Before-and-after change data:
※
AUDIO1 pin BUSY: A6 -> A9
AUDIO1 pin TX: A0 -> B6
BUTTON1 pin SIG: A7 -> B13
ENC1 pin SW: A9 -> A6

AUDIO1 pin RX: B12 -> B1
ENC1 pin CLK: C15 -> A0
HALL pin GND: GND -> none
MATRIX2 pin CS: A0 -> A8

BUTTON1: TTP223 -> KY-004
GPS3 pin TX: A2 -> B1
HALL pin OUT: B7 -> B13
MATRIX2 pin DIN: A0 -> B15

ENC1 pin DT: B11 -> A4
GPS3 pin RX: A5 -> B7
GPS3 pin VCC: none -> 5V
※
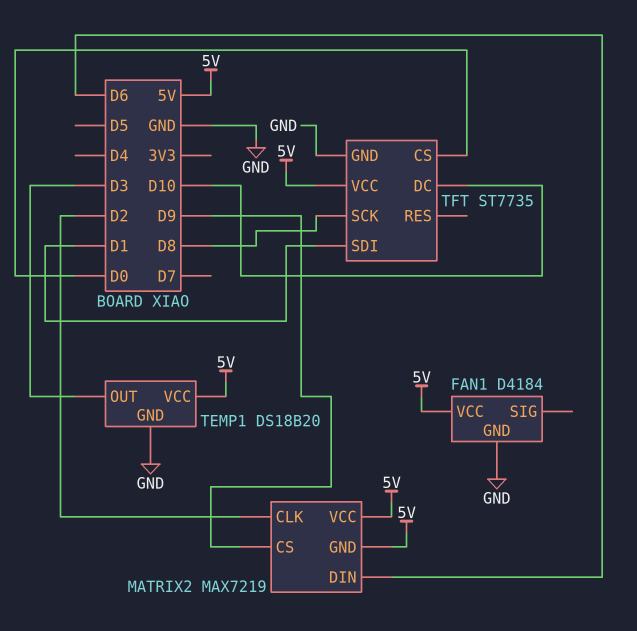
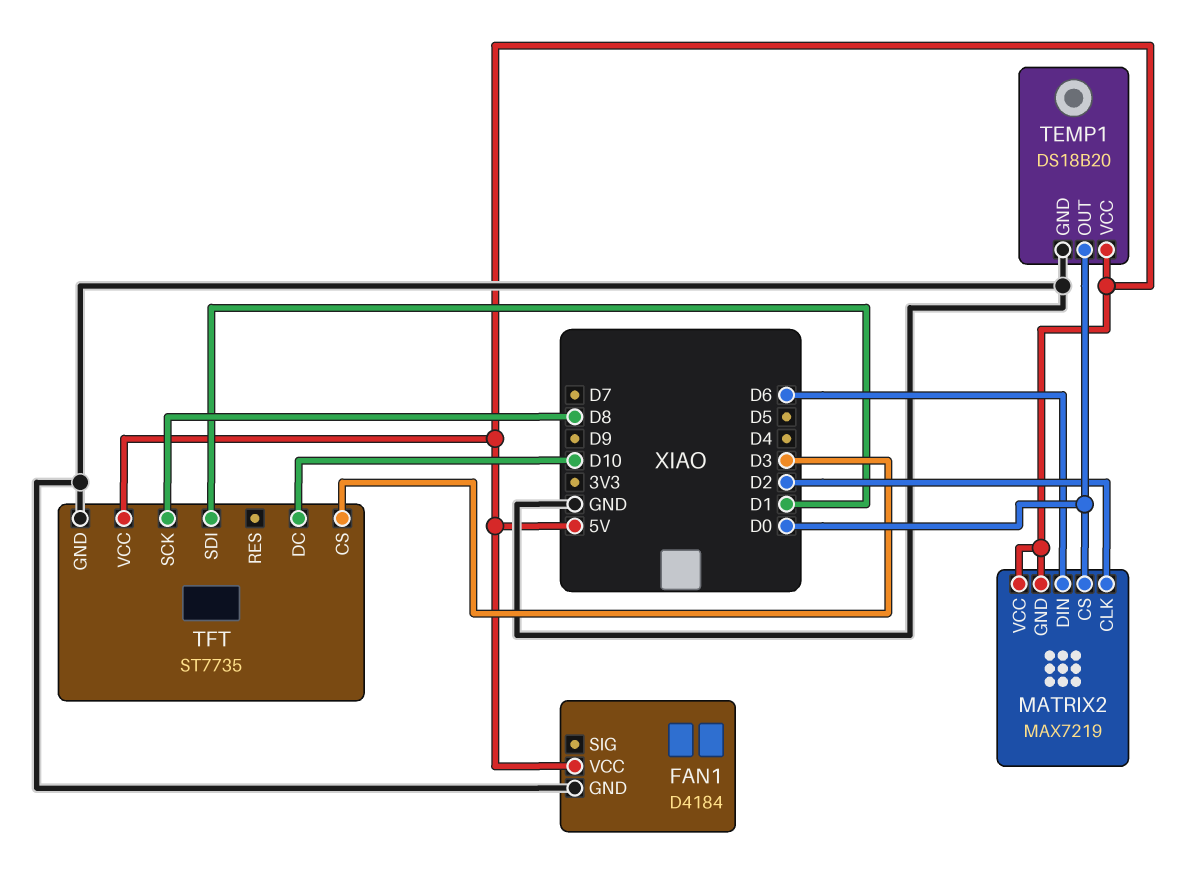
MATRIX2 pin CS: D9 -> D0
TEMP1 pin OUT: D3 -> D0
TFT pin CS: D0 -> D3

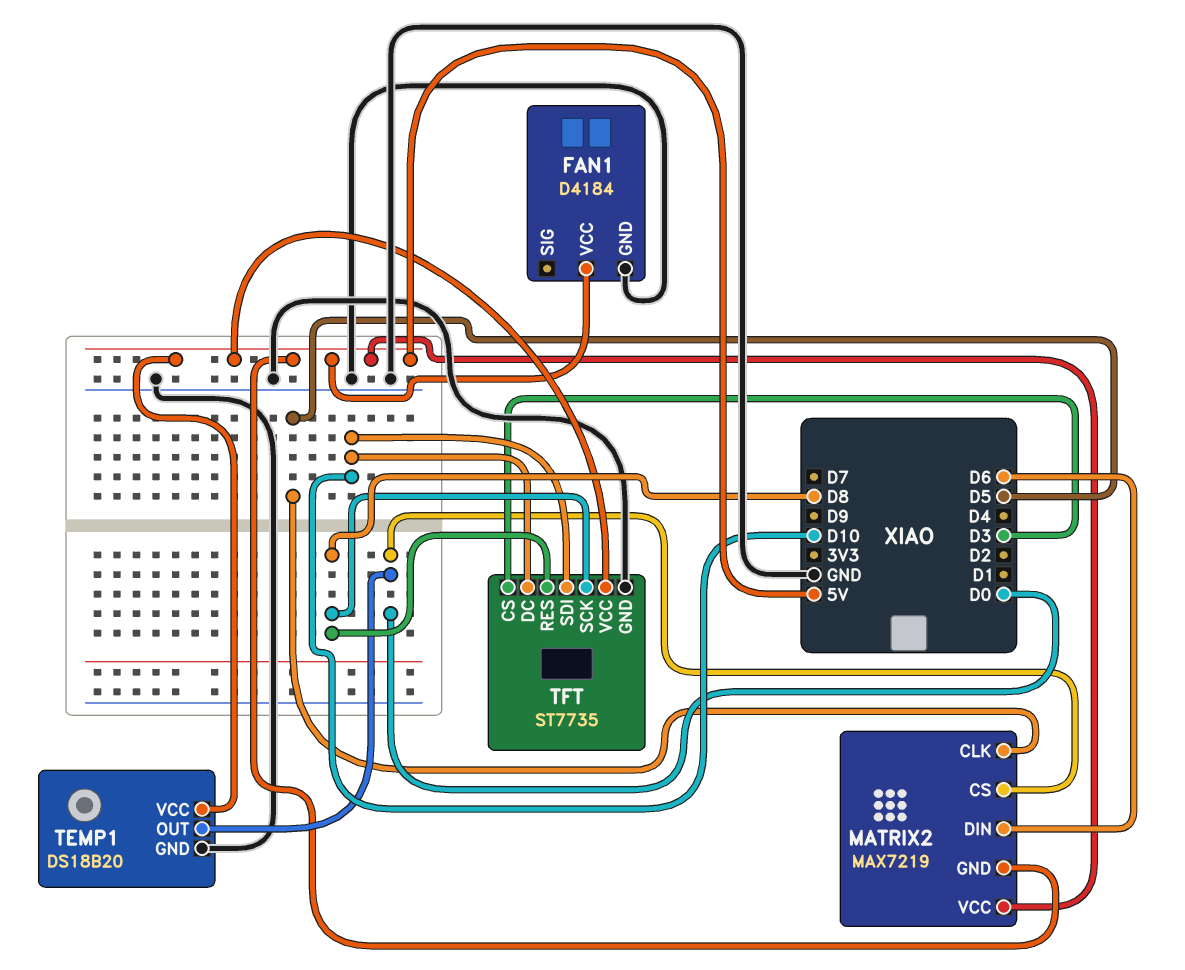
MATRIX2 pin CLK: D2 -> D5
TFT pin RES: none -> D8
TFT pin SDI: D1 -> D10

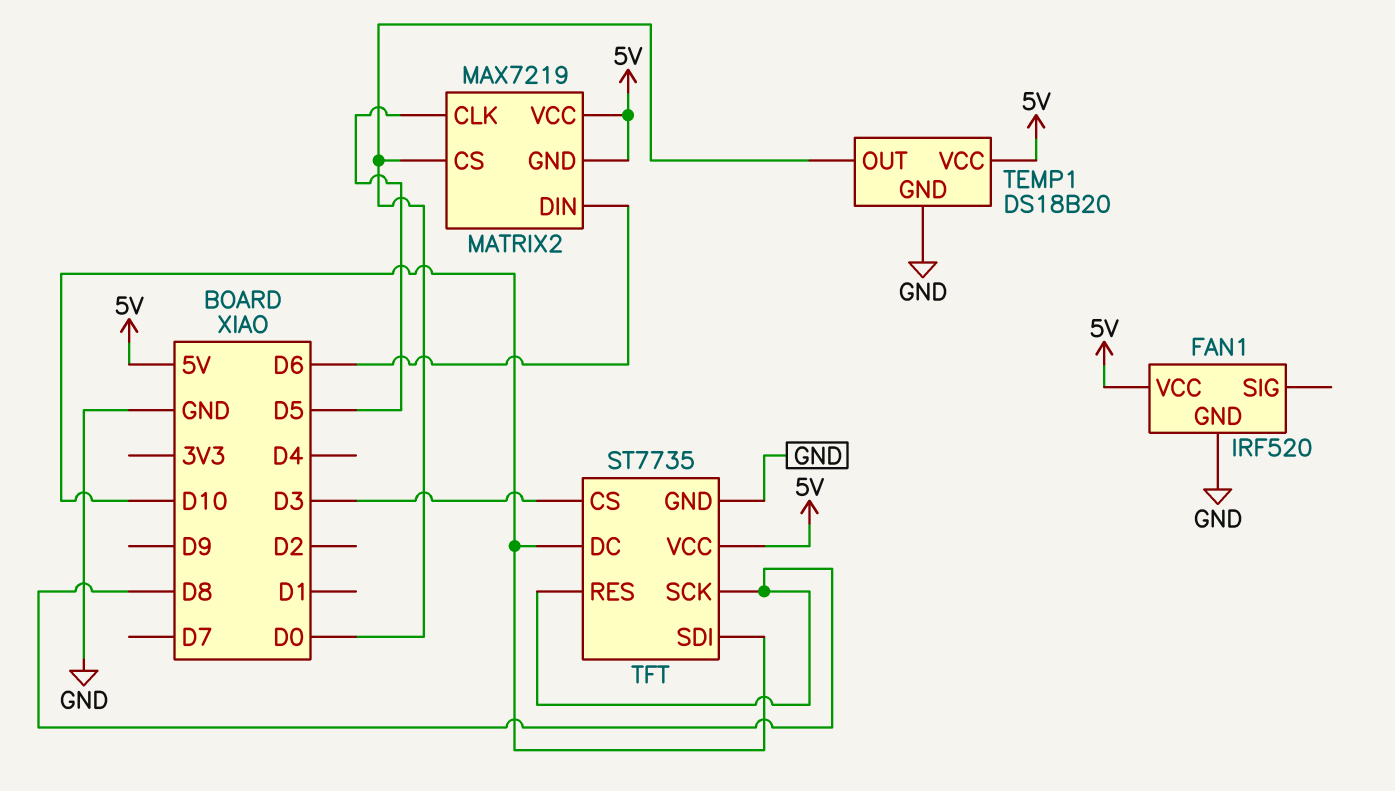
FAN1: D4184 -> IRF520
※
Exercise instructions:
List every line above that contains the word "none".

Response area:
HALL pin GND: GND -> none
GPS3 pin VCC: none -> 5V
TFT pin RES: none -> D8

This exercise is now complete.